→ What this task involves
Each line below should be retyped exactly, with no pictures.

Dataset content section start

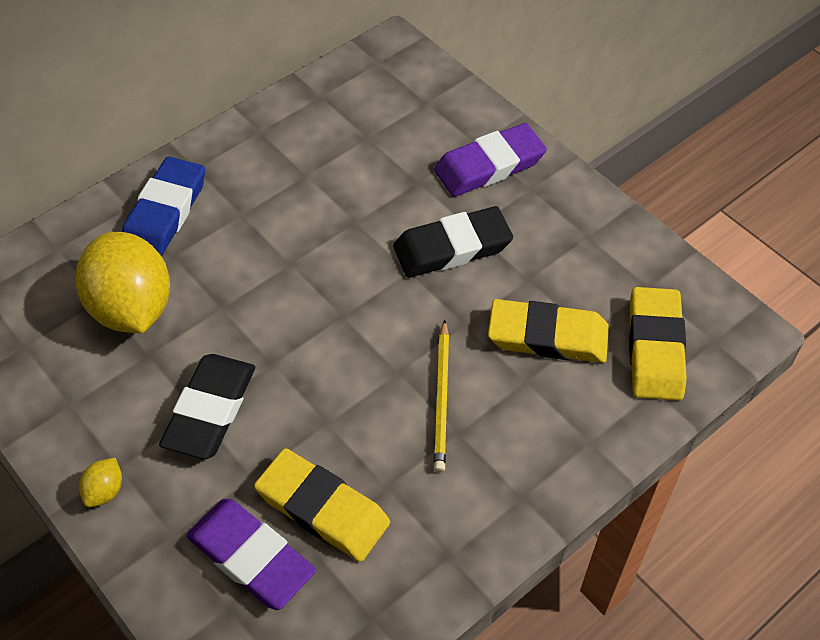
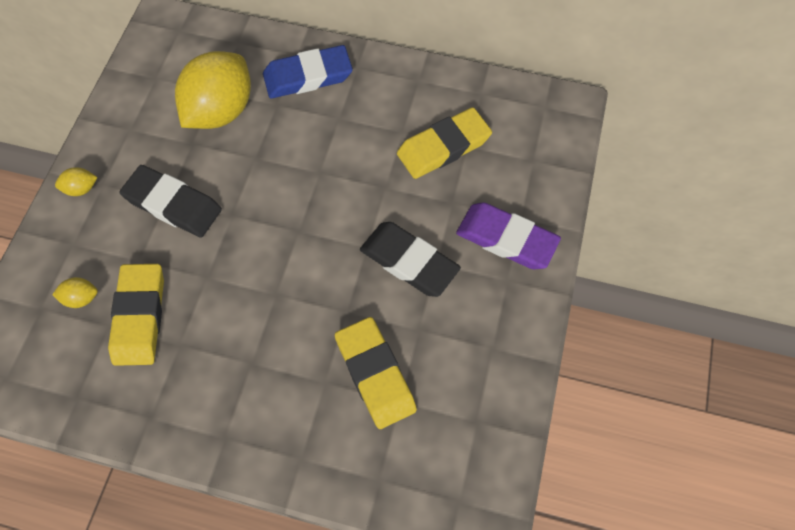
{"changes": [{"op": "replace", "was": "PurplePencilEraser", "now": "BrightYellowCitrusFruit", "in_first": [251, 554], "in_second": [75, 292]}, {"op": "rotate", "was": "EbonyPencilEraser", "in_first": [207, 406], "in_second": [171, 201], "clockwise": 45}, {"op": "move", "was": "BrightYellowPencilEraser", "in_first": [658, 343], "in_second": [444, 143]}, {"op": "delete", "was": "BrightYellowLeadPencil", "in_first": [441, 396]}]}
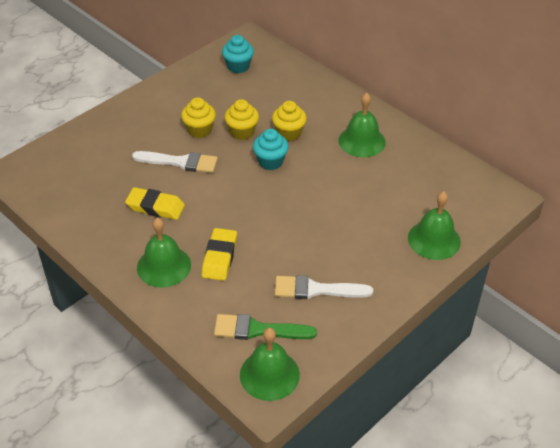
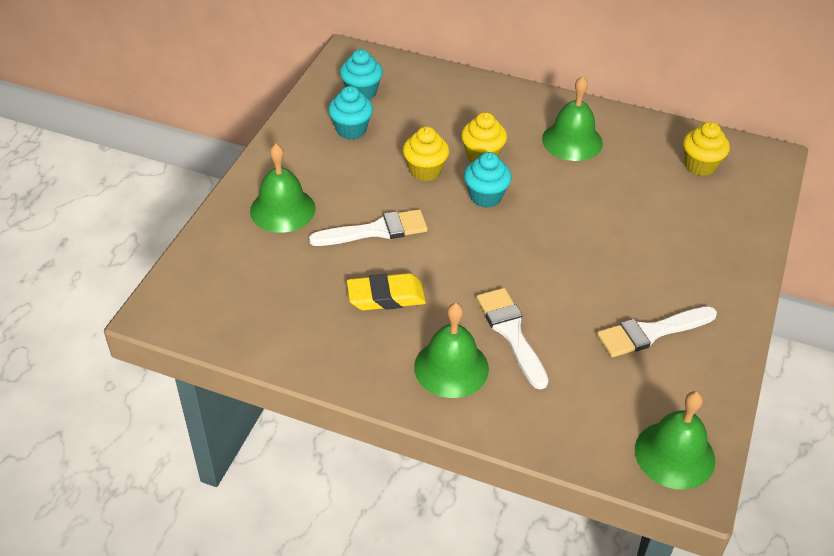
{"changes": [{"op": "move", "was": "LeafGreenHandBell", "in_first": [434, 225], "in_second": [283, 188]}, {"op": "insert", "now": "TealFairyCake", "in_second": [350, 113]}, {"op": "replace", "was": "BrightYellowPencilEraser", "now": "WhitePaintbrush", "in_first": [219, 254], "in_second": [512, 339]}, {"op": "move", "was": "BrightYellowFairyCake", "in_first": [198, 117], "in_second": [706, 149]}, {"op": "delete", "was": "LeafGreenPaintbrush", "in_first": [265, 327]}]}
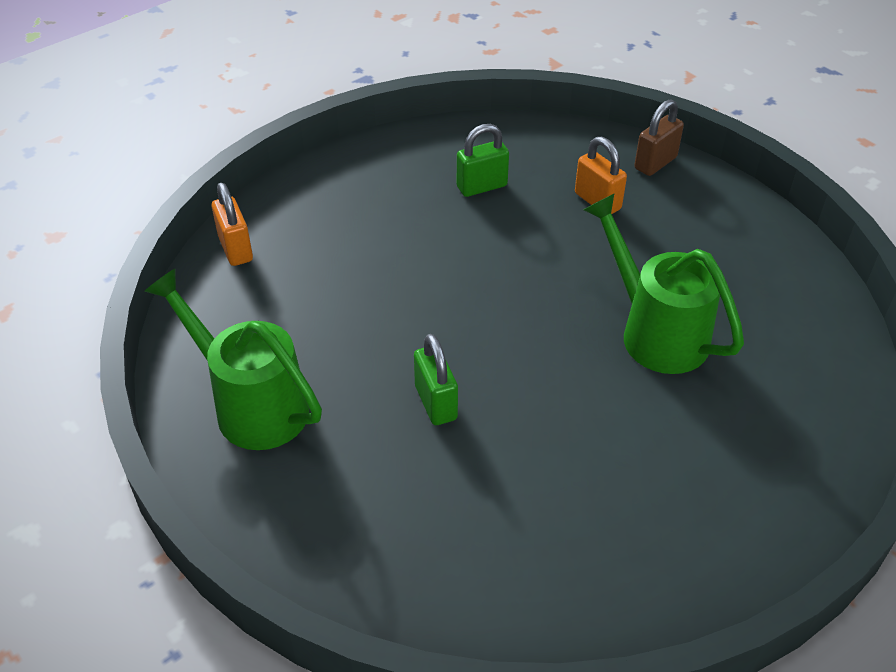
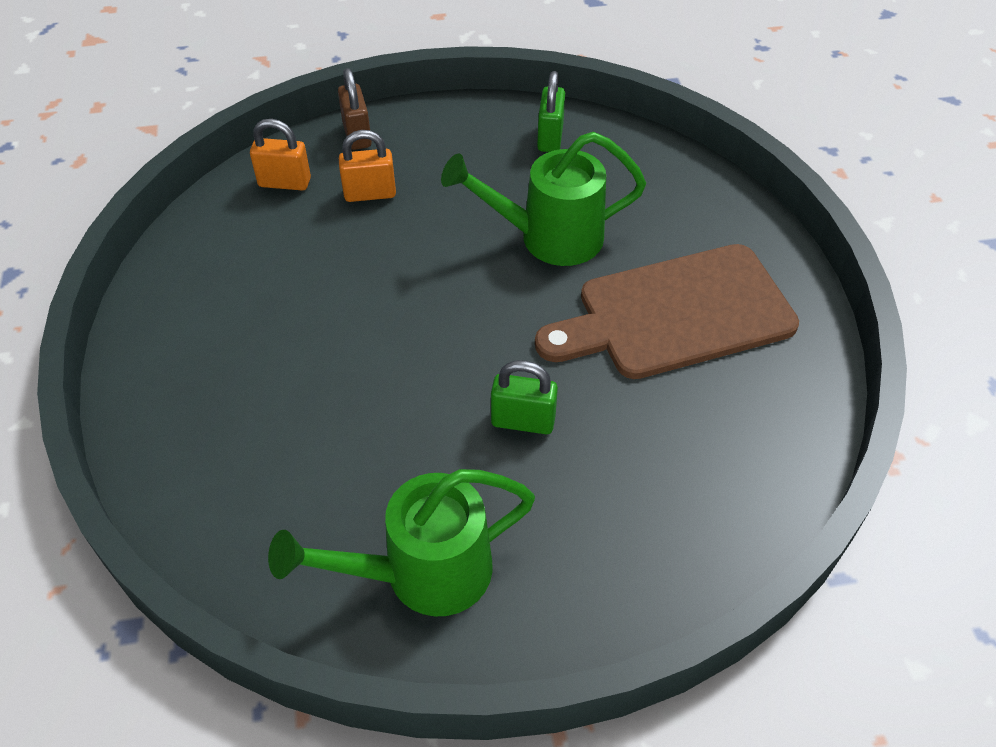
{"changes": [{"op": "move", "was": "BrightOrangeSmallLock", "in_first": [232, 224], "in_second": [280, 154]}, {"op": "insert", "now": "RussetCuttingBoard", "in_second": [667, 311]}, {"op": "move", "was": "LeafGreenSmallLock", "in_first": [483, 160], "in_second": [551, 111]}]}
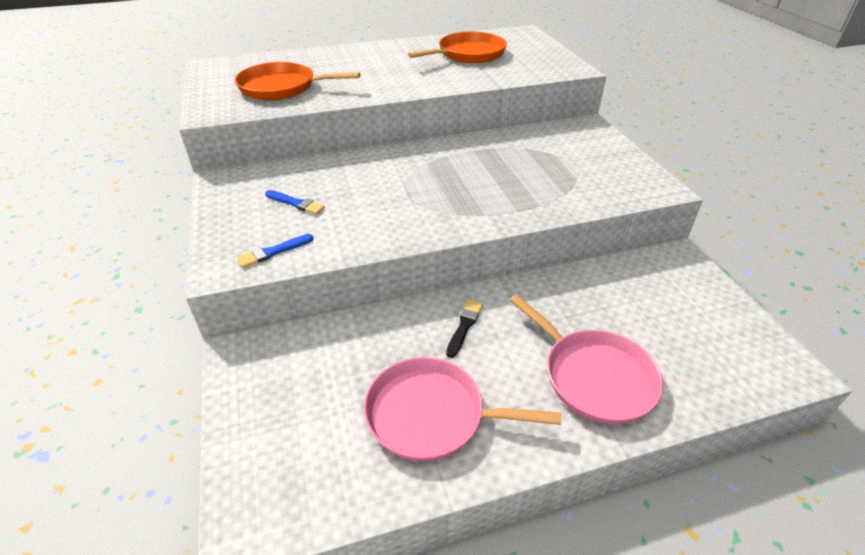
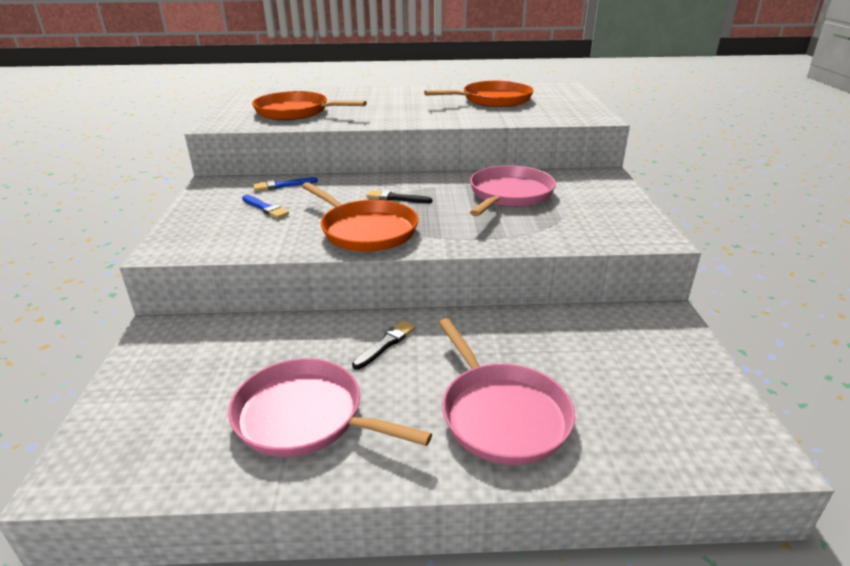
{"changes": [{"op": "move", "was": "RoyalBluePaintbrush", "in_first": [275, 251], "in_second": [285, 184]}, {"op": "insert", "now": "BrightOrangePan", "in_second": [360, 217]}, {"op": "insert", "now": "EbonyPaintbrush", "in_second": [399, 196]}, {"op": "insert", "now": "RosePinkPan", "in_second": [513, 190]}]}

Dataset content section end

→ Solution for this exercise
{"changes": [{"op": "replace", "was": "PurplePencilEraser", "now": "BrightYellowCitrusFruit", "in_first": [251, 554], "in_second": [75, 292]}, {"op": "rotate", "was": "EbonyPencilEraser", "in_first": [207, 406], "in_second": [171, 201], "clockwise": 45}, {"op": "move", "was": "BrightYellowPencilEraser", "in_first": [658, 343], "in_second": [444, 143]}, {"op": "delete", "was": "BrightYellowLeadPencil", "in_first": [441, 396]}]}
{"changes": [{"op": "move", "was": "LeafGreenHandBell", "in_first": [434, 225], "in_second": [283, 188]}, {"op": "insert", "now": "TealFairyCake", "in_second": [350, 113]}, {"op": "replace", "was": "BrightYellowPencilEraser", "now": "WhitePaintbrush", "in_first": [219, 254], "in_second": [512, 339]}, {"op": "move", "was": "BrightYellowFairyCake", "in_first": [198, 117], "in_second": [706, 149]}, {"op": "delete", "was": "LeafGreenPaintbrush", "in_first": [265, 327]}]}
{"changes": [{"op": "move", "was": "BrightOrangeSmallLock", "in_first": [232, 224], "in_second": [280, 154]}, {"op": "insert", "now": "RussetCuttingBoard", "in_second": [667, 311]}, {"op": "move", "was": "LeafGreenSmallLock", "in_first": [483, 160], "in_second": [551, 111]}]}
{"changes": [{"op": "move", "was": "RoyalBluePaintbrush", "in_first": [275, 251], "in_second": [285, 184]}, {"op": "insert", "now": "BrightOrangePan", "in_second": [360, 217]}, {"op": "insert", "now": "EbonyPaintbrush", "in_second": [399, 196]}, {"op": "insert", "now": "RosePinkPan", "in_second": [513, 190]}]}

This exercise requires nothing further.